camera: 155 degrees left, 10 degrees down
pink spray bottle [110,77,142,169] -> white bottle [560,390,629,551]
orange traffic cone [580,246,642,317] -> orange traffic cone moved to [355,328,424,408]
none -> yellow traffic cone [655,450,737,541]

==

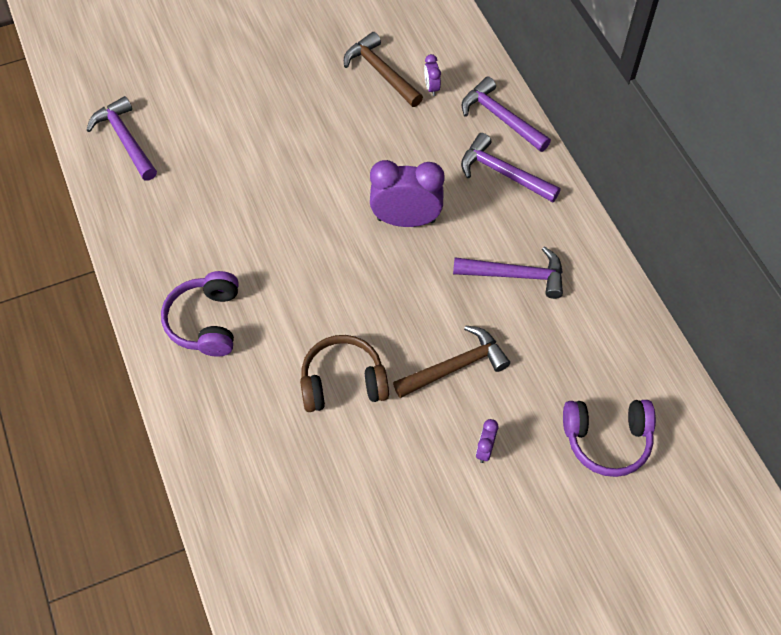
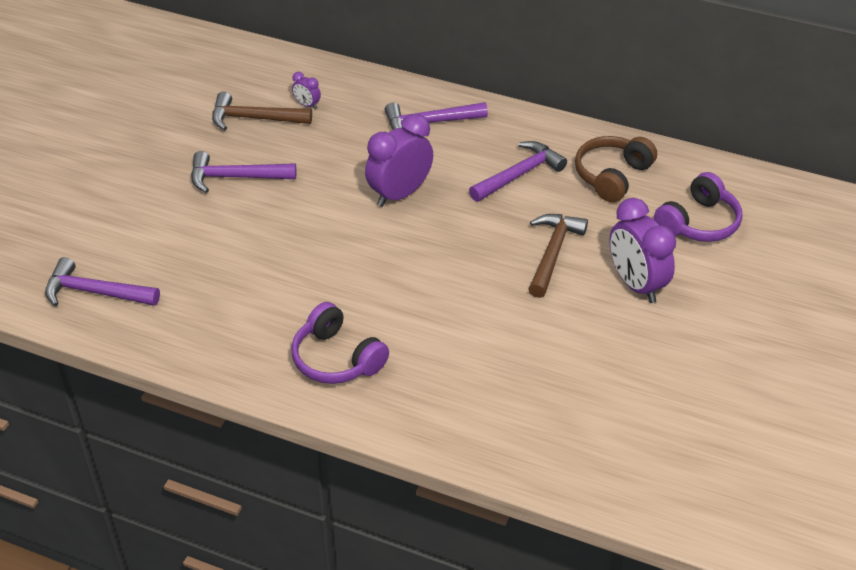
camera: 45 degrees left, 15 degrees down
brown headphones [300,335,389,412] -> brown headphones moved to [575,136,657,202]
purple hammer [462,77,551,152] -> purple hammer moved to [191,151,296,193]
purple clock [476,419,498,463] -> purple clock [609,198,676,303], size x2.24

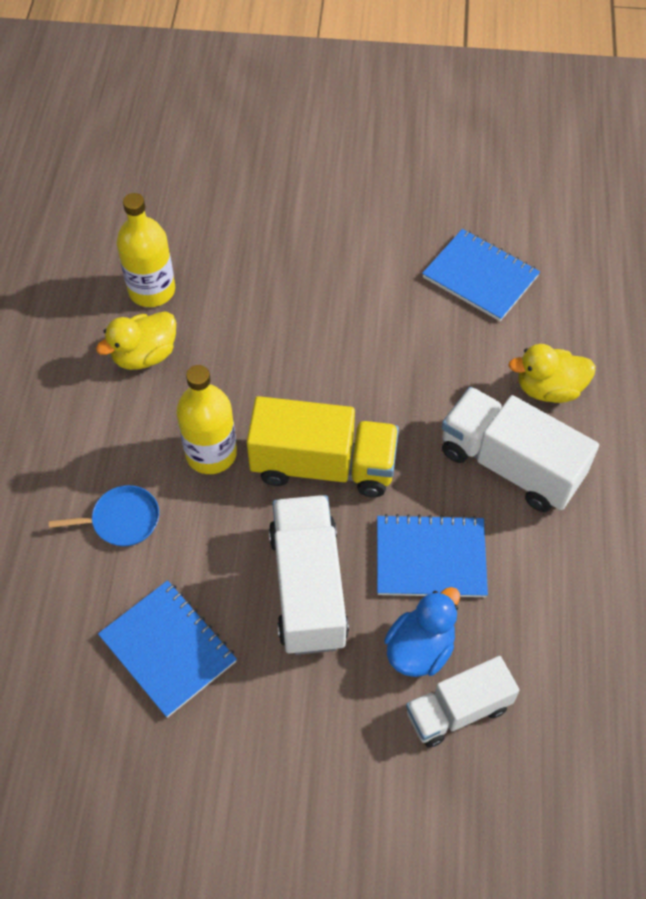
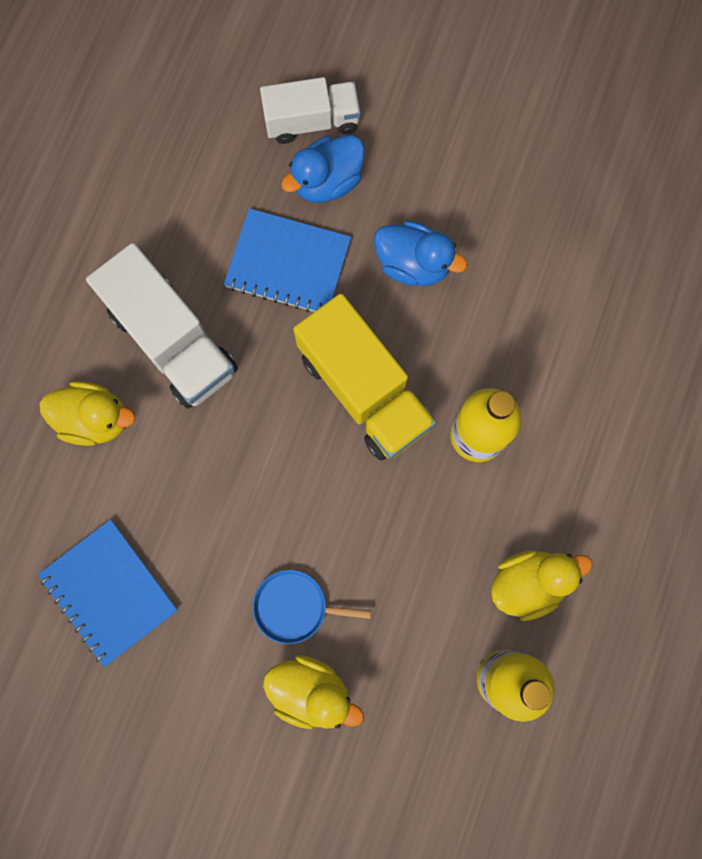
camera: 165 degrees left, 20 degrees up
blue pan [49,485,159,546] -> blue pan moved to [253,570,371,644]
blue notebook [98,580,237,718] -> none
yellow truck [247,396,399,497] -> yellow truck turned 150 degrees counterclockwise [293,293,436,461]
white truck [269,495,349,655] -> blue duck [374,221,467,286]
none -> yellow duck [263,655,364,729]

● **Your assignment**:
Starting with the line that holds "camera: 155 degrees left, 10 degrees down" and ending with the line that holds "none -> yellow traffic cone [655,450,737,541]", retype every line in the data above exactly, and nothing else.

● **Result**:
camera: 155 degrees left, 10 degrees down
pink spray bottle [110,77,142,169] -> white bottle [560,390,629,551]
orange traffic cone [580,246,642,317] -> orange traffic cone moved to [355,328,424,408]
none -> yellow traffic cone [655,450,737,541]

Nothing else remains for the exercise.